**WORK ORDER:**
Would you return every line of the listing below that has "Detect" in it?

**EXTRACTED INFORMATION:**
:::::

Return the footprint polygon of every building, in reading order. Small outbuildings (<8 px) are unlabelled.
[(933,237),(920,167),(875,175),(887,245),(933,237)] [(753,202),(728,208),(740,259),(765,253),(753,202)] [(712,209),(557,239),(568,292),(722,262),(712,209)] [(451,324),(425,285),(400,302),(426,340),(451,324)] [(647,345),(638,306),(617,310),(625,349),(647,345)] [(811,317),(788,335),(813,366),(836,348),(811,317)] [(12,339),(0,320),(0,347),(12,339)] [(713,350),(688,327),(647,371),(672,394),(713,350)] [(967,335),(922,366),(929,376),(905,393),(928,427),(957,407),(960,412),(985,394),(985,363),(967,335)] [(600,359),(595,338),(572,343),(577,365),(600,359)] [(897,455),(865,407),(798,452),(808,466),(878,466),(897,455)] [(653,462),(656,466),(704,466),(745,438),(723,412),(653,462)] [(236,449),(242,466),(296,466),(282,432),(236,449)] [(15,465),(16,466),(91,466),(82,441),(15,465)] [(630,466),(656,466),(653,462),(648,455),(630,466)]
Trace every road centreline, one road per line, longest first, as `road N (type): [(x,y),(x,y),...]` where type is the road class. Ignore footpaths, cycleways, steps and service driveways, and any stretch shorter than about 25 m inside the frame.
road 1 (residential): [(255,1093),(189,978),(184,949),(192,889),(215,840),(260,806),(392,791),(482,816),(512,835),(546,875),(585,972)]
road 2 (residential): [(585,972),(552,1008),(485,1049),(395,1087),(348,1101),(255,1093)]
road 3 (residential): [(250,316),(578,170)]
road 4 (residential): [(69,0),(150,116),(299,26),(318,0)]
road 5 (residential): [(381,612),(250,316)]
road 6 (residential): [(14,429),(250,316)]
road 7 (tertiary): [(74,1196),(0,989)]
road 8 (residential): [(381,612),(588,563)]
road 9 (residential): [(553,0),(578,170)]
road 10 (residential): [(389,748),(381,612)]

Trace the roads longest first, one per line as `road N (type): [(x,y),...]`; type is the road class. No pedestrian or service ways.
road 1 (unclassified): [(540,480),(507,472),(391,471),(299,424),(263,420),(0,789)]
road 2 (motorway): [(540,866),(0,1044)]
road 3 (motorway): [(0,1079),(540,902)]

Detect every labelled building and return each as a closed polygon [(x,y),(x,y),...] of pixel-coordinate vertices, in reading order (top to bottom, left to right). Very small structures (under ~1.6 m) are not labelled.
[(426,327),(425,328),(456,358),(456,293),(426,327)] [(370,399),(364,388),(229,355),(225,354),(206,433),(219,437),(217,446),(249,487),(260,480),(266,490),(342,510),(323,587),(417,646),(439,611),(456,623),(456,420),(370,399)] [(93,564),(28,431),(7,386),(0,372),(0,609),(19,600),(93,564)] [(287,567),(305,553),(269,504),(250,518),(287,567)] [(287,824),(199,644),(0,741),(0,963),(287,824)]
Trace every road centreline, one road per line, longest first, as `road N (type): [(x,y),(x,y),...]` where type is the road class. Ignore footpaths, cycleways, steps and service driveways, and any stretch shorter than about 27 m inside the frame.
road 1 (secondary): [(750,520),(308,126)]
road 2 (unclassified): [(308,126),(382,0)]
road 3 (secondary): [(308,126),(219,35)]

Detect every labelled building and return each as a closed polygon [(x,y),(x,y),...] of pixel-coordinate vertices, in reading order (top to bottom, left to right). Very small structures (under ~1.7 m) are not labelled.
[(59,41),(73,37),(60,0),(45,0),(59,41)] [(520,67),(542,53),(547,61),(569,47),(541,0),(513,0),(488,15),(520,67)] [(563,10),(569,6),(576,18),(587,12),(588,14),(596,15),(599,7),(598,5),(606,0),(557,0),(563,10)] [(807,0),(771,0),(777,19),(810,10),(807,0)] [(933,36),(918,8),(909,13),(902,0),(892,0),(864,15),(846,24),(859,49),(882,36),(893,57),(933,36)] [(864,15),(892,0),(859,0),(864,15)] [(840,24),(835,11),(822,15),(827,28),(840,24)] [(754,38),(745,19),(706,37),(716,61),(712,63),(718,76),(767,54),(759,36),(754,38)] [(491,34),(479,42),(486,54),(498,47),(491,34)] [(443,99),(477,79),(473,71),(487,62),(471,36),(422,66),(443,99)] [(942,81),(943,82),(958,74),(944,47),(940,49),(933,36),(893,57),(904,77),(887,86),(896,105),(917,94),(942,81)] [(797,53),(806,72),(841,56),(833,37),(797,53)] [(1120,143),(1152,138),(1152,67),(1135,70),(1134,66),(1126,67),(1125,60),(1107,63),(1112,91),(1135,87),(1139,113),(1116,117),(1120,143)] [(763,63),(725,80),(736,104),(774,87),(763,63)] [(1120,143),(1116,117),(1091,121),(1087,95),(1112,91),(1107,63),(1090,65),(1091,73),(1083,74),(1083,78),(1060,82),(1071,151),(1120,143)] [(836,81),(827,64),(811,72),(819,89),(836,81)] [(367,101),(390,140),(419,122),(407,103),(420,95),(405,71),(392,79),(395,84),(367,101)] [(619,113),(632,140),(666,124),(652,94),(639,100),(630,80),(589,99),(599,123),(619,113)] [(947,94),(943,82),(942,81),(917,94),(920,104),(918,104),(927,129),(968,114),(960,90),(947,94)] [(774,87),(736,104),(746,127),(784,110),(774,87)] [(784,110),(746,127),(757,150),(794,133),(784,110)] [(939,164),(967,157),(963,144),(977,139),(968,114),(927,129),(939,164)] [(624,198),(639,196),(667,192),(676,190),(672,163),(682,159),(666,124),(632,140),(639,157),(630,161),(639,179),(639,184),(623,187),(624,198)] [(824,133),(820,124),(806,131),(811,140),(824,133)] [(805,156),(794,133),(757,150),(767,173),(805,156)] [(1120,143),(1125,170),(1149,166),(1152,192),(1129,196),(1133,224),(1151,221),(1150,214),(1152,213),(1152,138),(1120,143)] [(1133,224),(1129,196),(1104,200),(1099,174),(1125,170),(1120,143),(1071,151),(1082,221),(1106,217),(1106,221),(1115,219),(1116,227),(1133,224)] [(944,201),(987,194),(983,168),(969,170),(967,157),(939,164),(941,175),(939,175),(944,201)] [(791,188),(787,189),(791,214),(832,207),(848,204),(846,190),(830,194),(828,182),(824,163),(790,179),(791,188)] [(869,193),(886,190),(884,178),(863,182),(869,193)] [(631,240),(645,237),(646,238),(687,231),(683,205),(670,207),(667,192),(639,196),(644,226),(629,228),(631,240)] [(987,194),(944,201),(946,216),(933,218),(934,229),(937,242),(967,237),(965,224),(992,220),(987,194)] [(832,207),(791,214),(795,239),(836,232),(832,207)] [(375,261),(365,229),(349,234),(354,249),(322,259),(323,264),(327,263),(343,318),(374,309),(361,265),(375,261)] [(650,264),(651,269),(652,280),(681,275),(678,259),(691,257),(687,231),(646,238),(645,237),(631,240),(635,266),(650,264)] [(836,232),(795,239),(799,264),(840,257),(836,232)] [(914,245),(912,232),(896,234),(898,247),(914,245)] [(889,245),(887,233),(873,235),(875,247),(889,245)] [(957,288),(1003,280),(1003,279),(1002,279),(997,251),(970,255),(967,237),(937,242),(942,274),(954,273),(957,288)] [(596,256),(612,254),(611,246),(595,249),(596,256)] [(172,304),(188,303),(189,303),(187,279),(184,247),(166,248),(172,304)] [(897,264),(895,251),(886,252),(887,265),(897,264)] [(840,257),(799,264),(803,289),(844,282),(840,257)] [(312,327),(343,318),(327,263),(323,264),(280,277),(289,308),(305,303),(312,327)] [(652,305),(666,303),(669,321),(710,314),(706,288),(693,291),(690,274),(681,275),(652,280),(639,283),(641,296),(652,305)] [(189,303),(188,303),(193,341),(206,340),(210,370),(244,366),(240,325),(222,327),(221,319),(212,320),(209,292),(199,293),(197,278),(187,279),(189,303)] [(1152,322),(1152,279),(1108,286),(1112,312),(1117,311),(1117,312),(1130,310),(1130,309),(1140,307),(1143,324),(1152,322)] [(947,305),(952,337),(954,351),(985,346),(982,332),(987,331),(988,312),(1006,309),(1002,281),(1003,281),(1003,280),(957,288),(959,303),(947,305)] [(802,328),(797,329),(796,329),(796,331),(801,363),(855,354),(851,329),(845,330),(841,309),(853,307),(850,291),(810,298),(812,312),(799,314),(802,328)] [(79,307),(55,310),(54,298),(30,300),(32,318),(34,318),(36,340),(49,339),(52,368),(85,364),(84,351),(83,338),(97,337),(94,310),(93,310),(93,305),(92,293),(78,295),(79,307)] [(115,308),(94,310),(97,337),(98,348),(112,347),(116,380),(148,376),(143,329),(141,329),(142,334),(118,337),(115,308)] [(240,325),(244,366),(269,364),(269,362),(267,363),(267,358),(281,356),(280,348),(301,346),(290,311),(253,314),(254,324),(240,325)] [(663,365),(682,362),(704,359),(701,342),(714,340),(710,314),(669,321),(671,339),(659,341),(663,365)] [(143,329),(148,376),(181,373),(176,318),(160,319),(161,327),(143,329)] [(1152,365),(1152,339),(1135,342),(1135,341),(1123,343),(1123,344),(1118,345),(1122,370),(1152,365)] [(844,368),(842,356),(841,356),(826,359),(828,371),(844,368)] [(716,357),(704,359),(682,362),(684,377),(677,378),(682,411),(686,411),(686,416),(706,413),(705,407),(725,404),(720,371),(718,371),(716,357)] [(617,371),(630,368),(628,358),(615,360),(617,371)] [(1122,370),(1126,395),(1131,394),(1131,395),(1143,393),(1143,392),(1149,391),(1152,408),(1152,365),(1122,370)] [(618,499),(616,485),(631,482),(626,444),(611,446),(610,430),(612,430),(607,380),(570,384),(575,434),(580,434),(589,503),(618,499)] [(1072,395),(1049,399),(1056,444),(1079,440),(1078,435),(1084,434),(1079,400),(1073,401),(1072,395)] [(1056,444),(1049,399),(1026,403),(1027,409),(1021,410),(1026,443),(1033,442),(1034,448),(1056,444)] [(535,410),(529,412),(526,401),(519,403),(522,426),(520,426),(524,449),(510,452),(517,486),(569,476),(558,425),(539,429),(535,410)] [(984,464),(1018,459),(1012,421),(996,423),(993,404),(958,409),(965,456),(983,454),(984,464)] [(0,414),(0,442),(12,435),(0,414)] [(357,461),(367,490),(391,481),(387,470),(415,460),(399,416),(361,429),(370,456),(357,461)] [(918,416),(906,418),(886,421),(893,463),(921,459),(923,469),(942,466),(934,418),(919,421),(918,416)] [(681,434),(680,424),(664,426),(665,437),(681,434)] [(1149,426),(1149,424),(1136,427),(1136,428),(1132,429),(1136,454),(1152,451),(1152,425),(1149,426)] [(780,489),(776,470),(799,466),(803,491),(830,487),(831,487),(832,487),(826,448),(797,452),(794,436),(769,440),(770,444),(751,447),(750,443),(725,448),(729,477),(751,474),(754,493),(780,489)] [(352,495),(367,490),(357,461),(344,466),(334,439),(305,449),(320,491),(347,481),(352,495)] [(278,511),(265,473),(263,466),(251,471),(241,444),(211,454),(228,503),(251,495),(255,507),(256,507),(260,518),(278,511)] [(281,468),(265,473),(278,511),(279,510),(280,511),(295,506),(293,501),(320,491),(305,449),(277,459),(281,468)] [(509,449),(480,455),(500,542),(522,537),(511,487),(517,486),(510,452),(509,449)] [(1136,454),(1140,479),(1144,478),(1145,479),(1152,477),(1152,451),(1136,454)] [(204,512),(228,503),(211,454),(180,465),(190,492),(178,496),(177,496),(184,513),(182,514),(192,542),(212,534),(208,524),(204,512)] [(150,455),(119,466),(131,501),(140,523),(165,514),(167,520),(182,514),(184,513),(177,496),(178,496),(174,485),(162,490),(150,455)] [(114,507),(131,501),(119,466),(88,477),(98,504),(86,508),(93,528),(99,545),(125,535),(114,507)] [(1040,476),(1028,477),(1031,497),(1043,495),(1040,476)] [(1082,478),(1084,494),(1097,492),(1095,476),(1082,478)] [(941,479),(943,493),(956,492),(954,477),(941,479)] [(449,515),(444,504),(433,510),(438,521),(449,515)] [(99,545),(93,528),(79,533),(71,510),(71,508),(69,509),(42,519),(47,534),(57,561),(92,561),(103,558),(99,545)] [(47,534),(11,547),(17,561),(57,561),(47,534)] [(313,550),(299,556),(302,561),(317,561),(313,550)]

:::::

**RESPONSE AREA:**
Detect every labelled building and return each as a closed polygon [(x,y),(x,y),...] of pixel-coordinate vertices, in reading order (top to bottom, left to right). Very small structures (under ~1.6 m) are not labelled.
Detect every labelled building and return each as a closed polygon [(x,y),(x,y),...] of pixel-coordinate vertices, in reading order (top to bottom, left to right). Very small structures (under ~1.7 m) are not labelled.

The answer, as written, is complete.